#### PROBLEM DESCRIPTION:
You are to retype exactly the line with "(528, 299) = (507, 474): none" and every line after it in the entries below.
-------- DATA PROVIDED --------
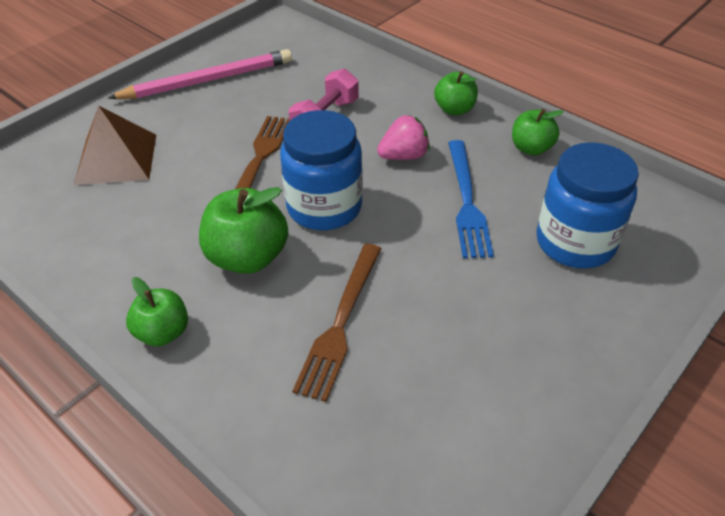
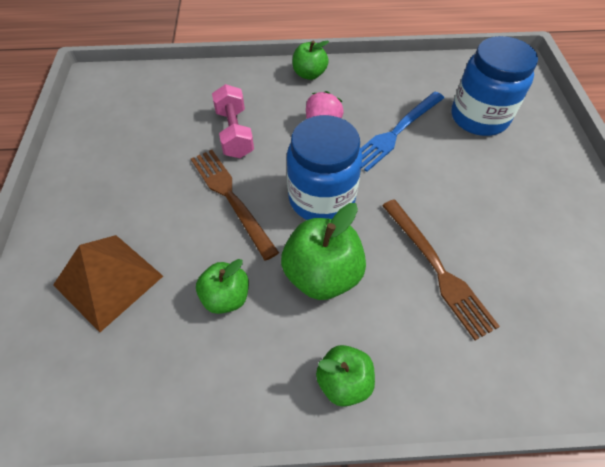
camera: 45 degrees left, 10 degrees up
(207, 80) = (98, 161): pink pencil -> none
(466, 201) = (396, 132): blue fork -> blue fork turned 90 degrees clockwise
(531, 148) = (384, 73): green apple -> green apple (226, 297)

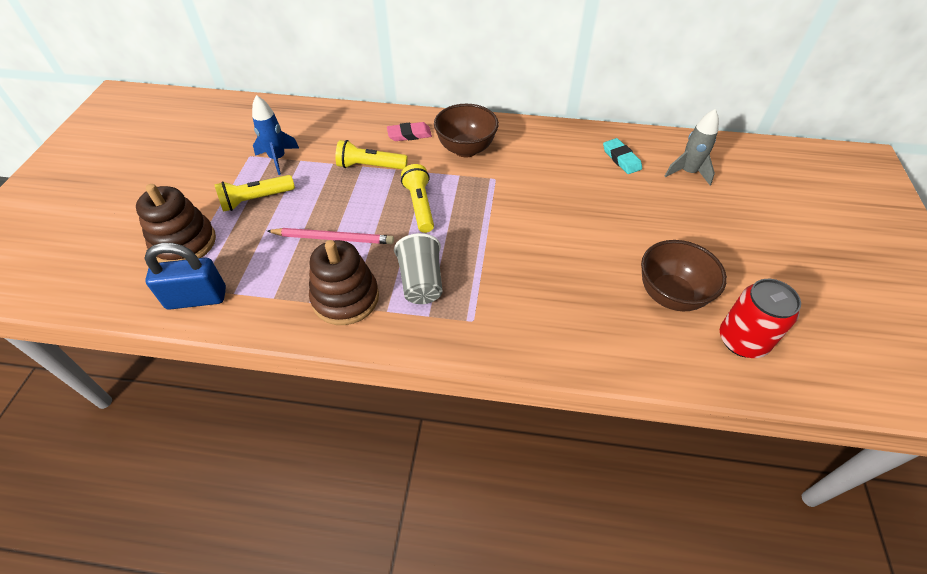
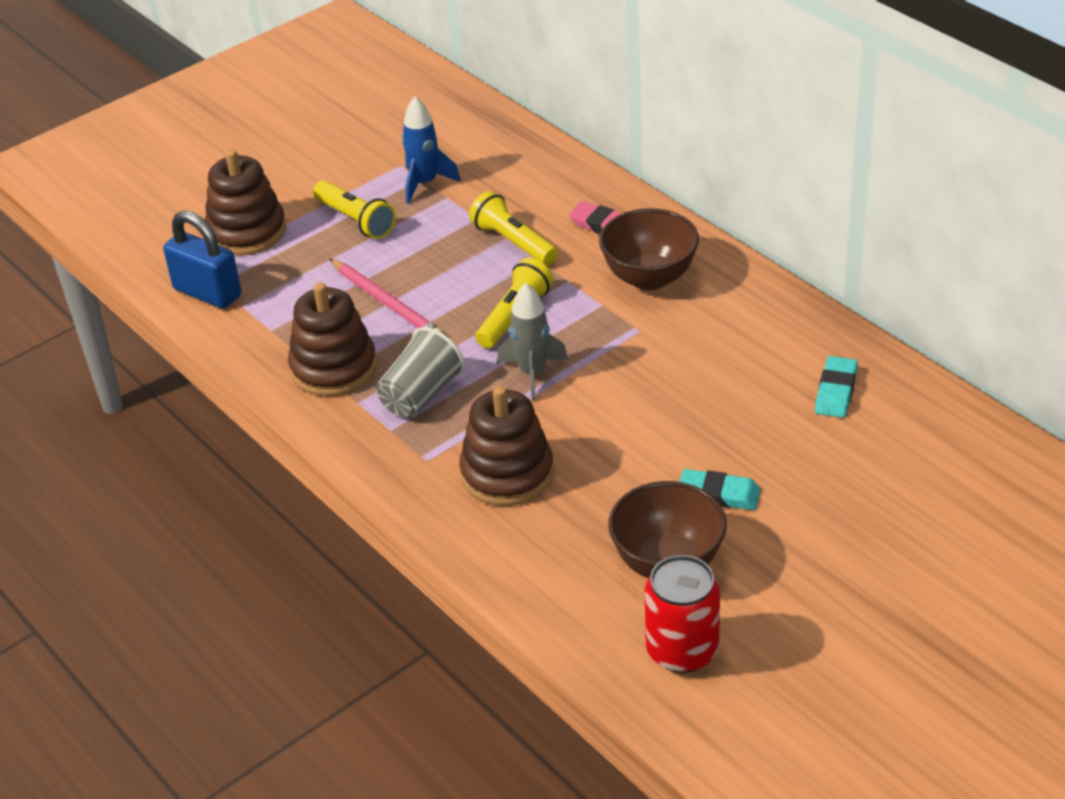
camera: 45 degrees right, 10 degrees down
(256, 200) = (355, 220): yellow flashlight -> yellow flashlight turned 150 degrees counterclockwise
(528, 299) = (507, 474): none -> brown stacking toy
(642, 241) = (719, 494): none -> turquoise eraser
(688, 172) = (903, 455): grey rocket -> grey rocket (532, 374)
--------
#### TASK RESULT:
(528, 299) = (507, 474): none -> brown stacking toy
(642, 241) = (719, 494): none -> turquoise eraser
(688, 172) = (903, 455): grey rocket -> grey rocket (532, 374)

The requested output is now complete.